═══ RECORDED INFORMATION ═══
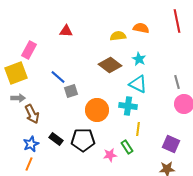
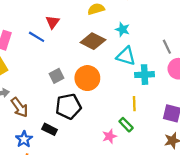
red triangle: (66, 31) -> (53, 22), moved, turned -48
blue line: (58, 77) -> (37, 37), moved
cyan cross: (128, 106) -> (145, 75), moved
orange circle: (97, 110) -> (87, 78), moved
black pentagon: (83, 140) -> (68, 106), moved

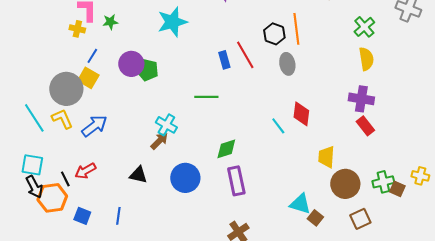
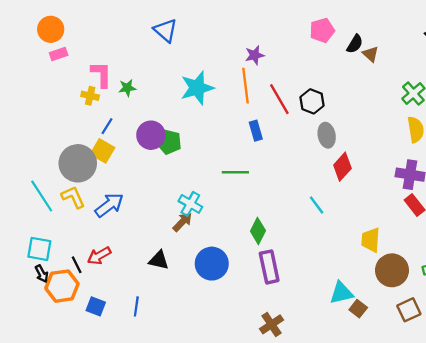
orange line: (296, 29) -> (246, 86), moved
red line: (245, 55) -> (279, 99), moved
red diamond: (301, 114) -> (342, 167), moved, turned 35
green diamond: (226, 149) -> (258, 231), turned -45
black arrow: (34, 187) -> (42, 274), size x0.7
cyan triangle: (300, 204) -> (341, 293), turned -30

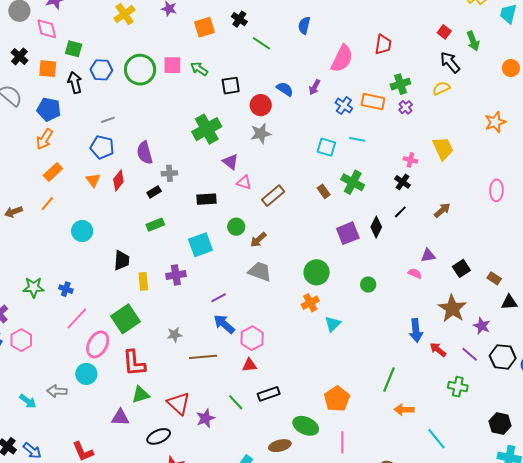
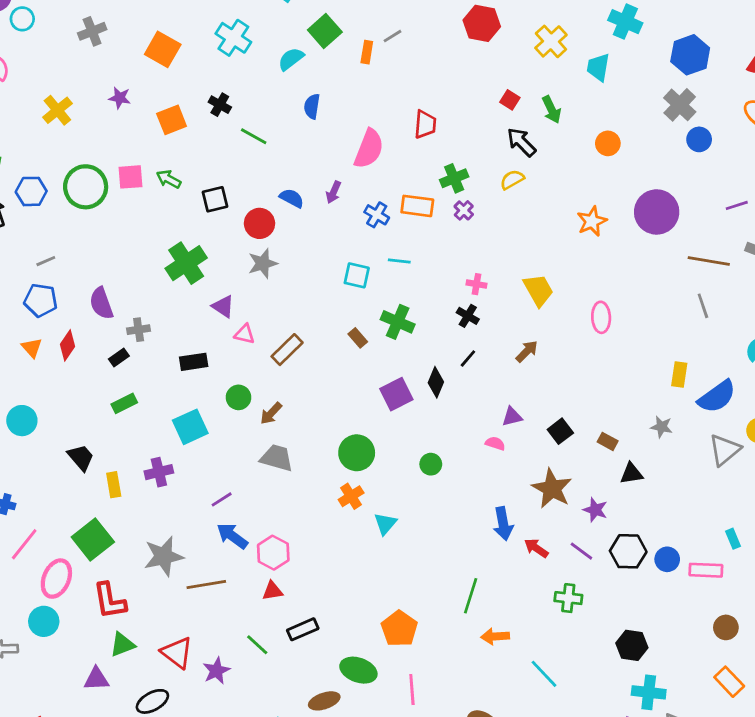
yellow trapezoid: (443, 148) -> (538, 290), moved
black trapezoid: (122, 260) -> (81, 457), turned -40
gray star: (175, 335) -> (164, 556), size x1.8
═══
The line holding "orange circle: (97, 110) -> (87, 78), moved" starts the copy and the line holding "black arrow: (34, 187)" ends it. Repeat those two lines above and all between them exactly, leaving out pictures.

◆ SOLUTION FOR THIS TASK
orange circle: (97, 110) -> (87, 78), moved
black pentagon: (83, 140) -> (68, 106), moved

orange line: (296, 29) -> (246, 86), moved
red line: (245, 55) -> (279, 99), moved
red diamond: (301, 114) -> (342, 167), moved, turned 35
green diamond: (226, 149) -> (258, 231), turned -45
black arrow: (34, 187) -> (42, 274), size x0.7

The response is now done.